Start of Records provided

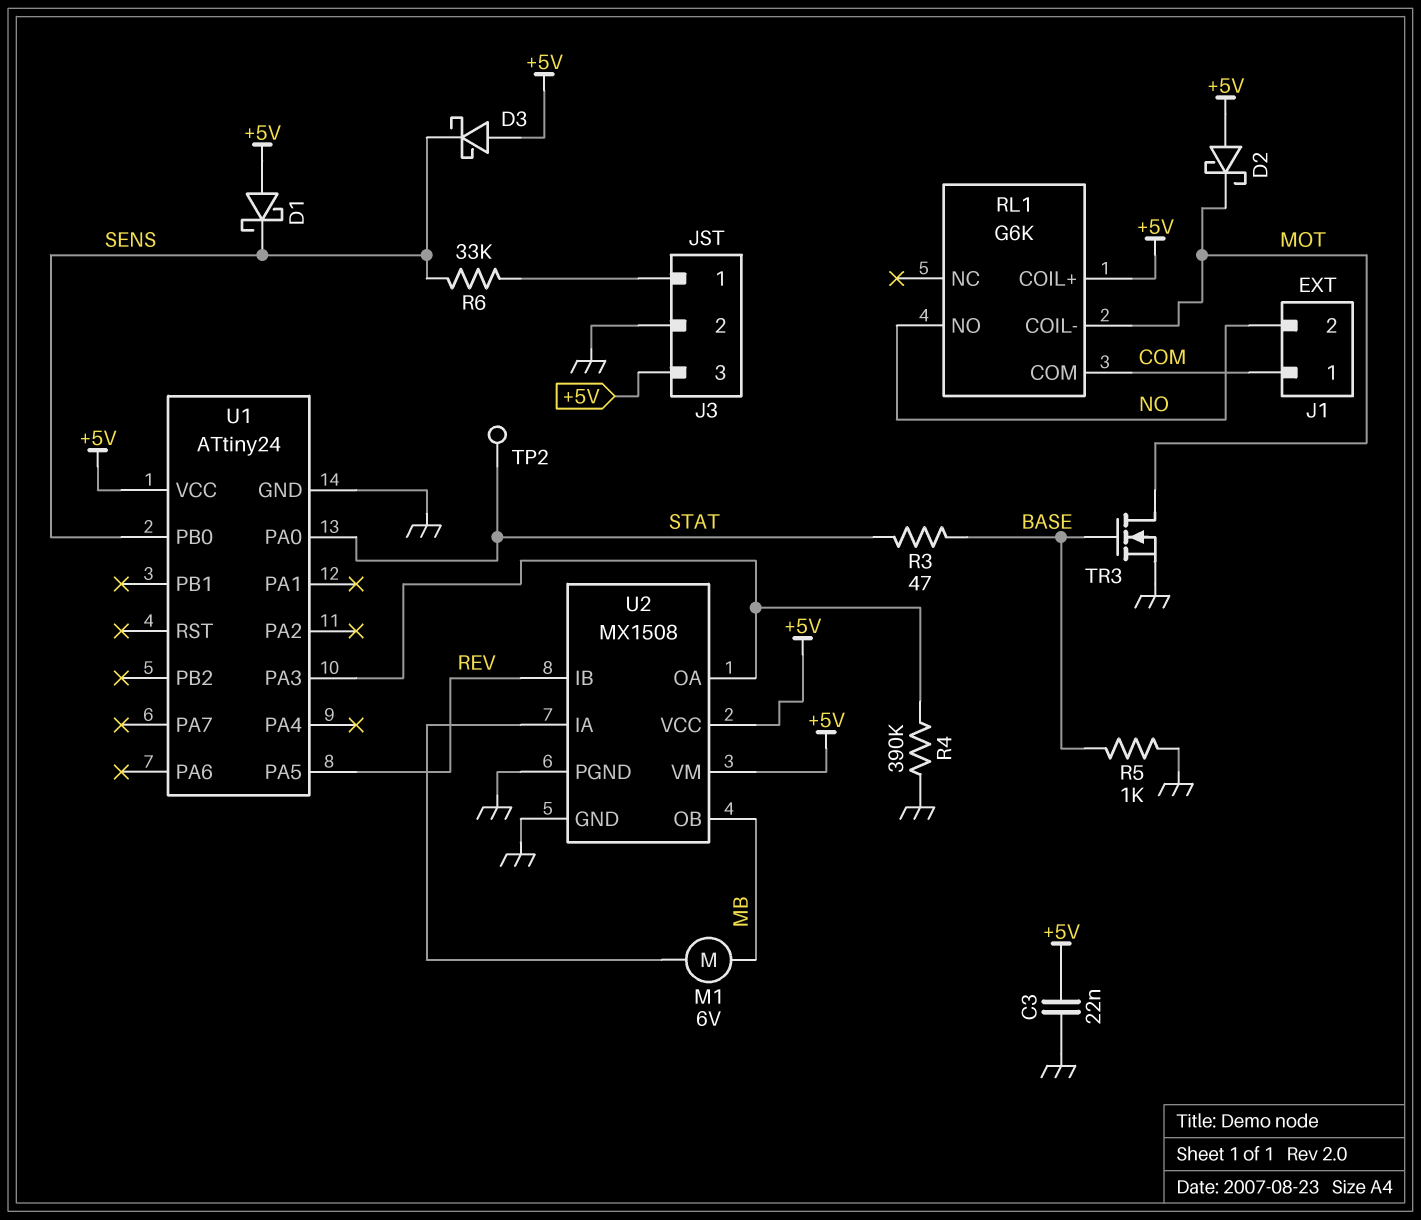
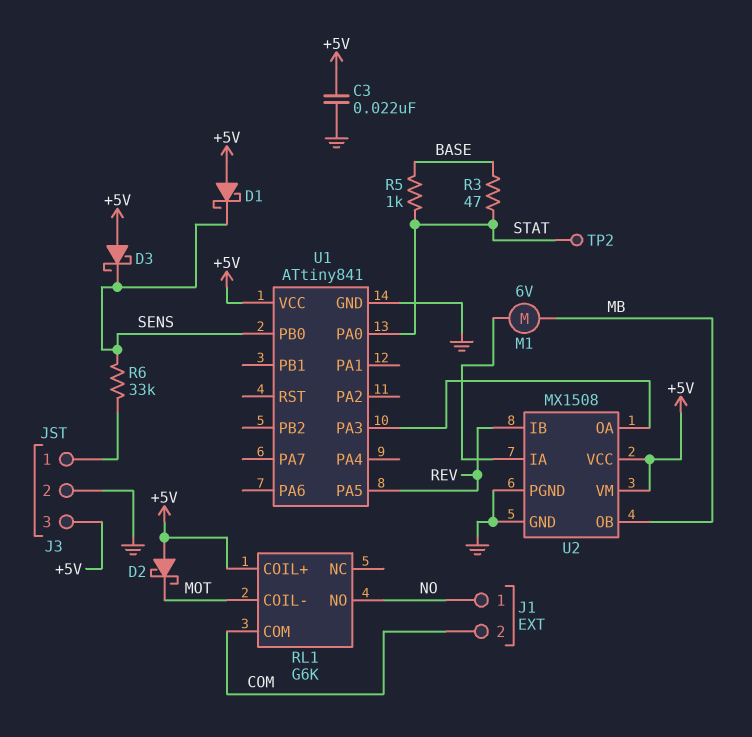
J1 pin 1: COM -> NO
J1 pin 2: NO -> COM
R4: 390k (GND, U1/PA3) -> none
R5: 1k (BASE, GND) -> 1k (BASE, STAT)
TR3: NMOS (G BASE, D MOT, S GND) -> none
U1: ATtiny24 -> ATtiny841

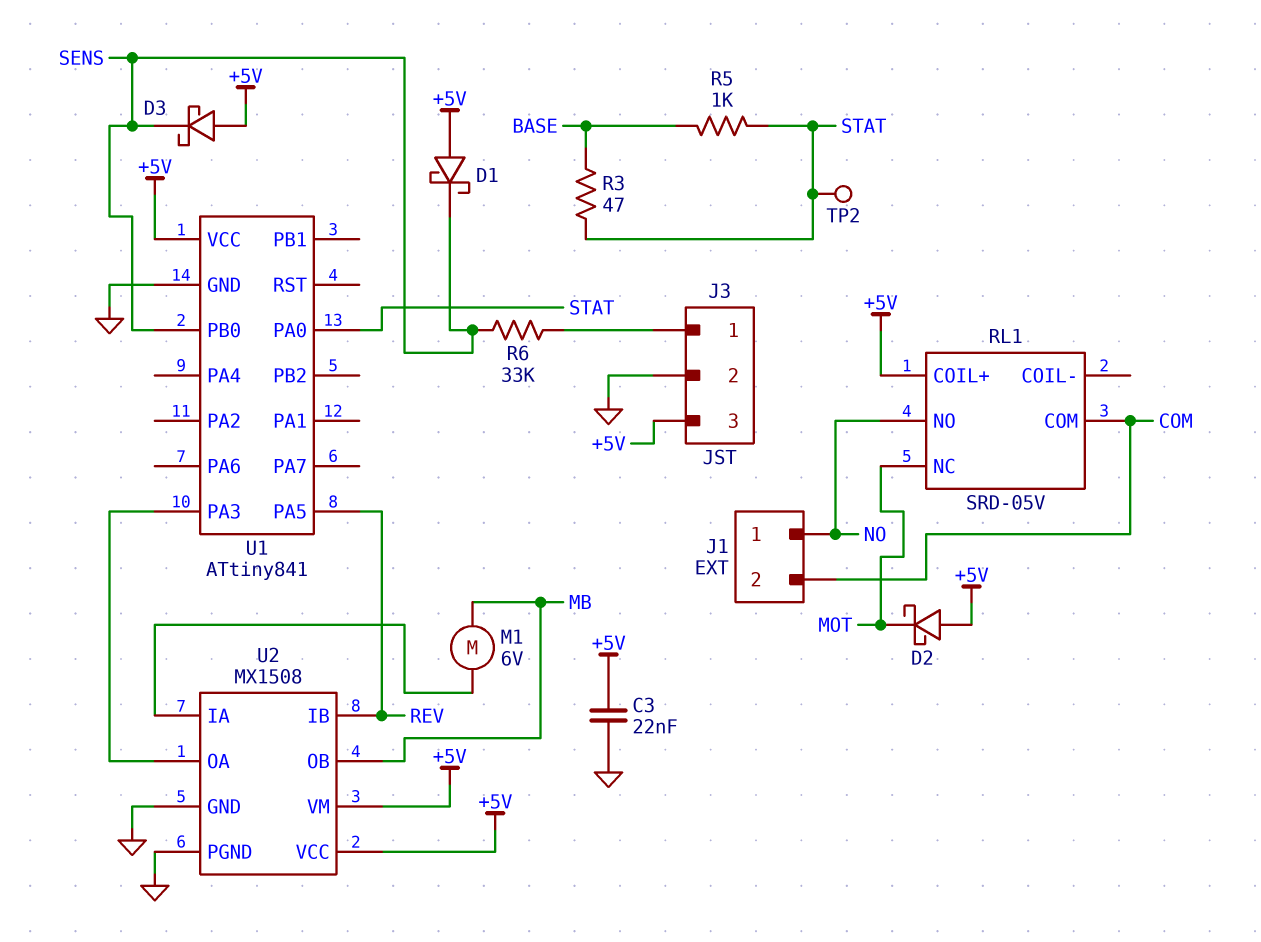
RL1: G6K -> SRD-05V
RL1 pin COIL-: MOT -> none
RL1 pin NC: none -> MOT

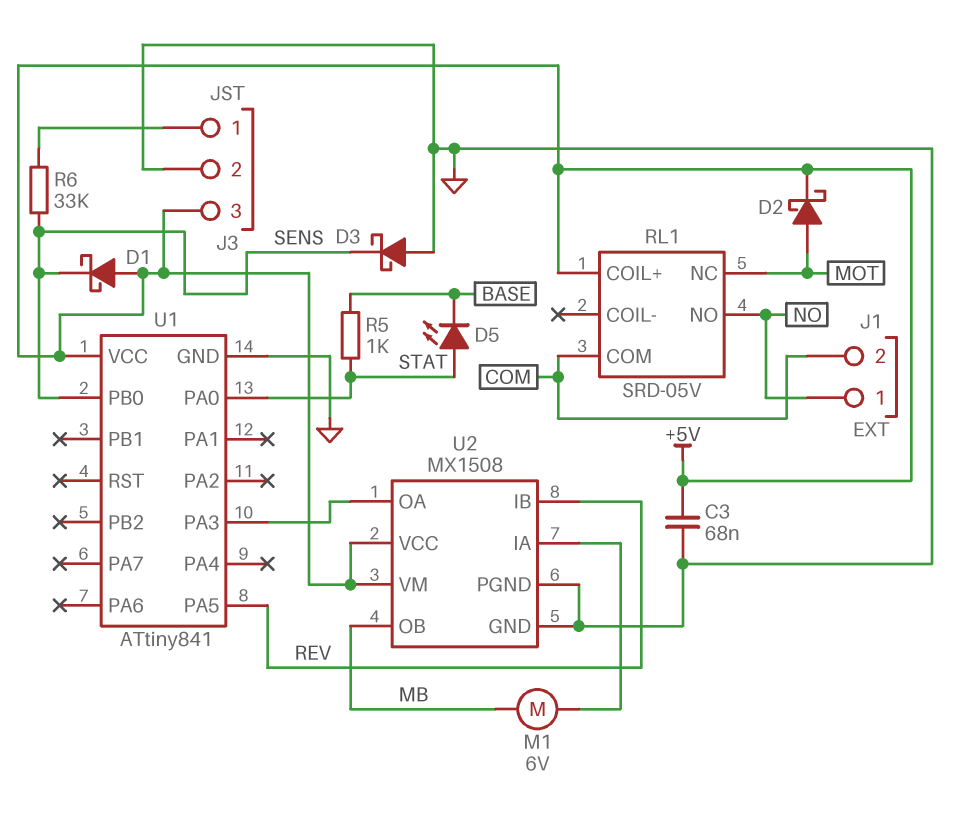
C3: 22nF (+5V, GND) -> 68nF (+5V, GND)
D2: schottky (A +5V, K MOT) -> schottky (A MOT, K +5V)
D3: schottky (A +5V, K SENS) -> schottky (A GND, K SENS)
D5: none -> LED (A STAT, K BASE)
R3: 47 (BASE, STAT) -> none
TP2: test point (STAT) -> none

End of Records provided

> Work item: Set down the lines from the one with "C3: 22nF (+5V, GND) -> 68nF (+5V, GND)" through the end of the data above. Keep each exactly as written and add no other line.

> Exercise output:
C3: 22nF (+5V, GND) -> 68nF (+5V, GND)
D2: schottky (A +5V, K MOT) -> schottky (A MOT, K +5V)
D3: schottky (A +5V, K SENS) -> schottky (A GND, K SENS)
D5: none -> LED (A STAT, K BASE)
R3: 47 (BASE, STAT) -> none
TP2: test point (STAT) -> none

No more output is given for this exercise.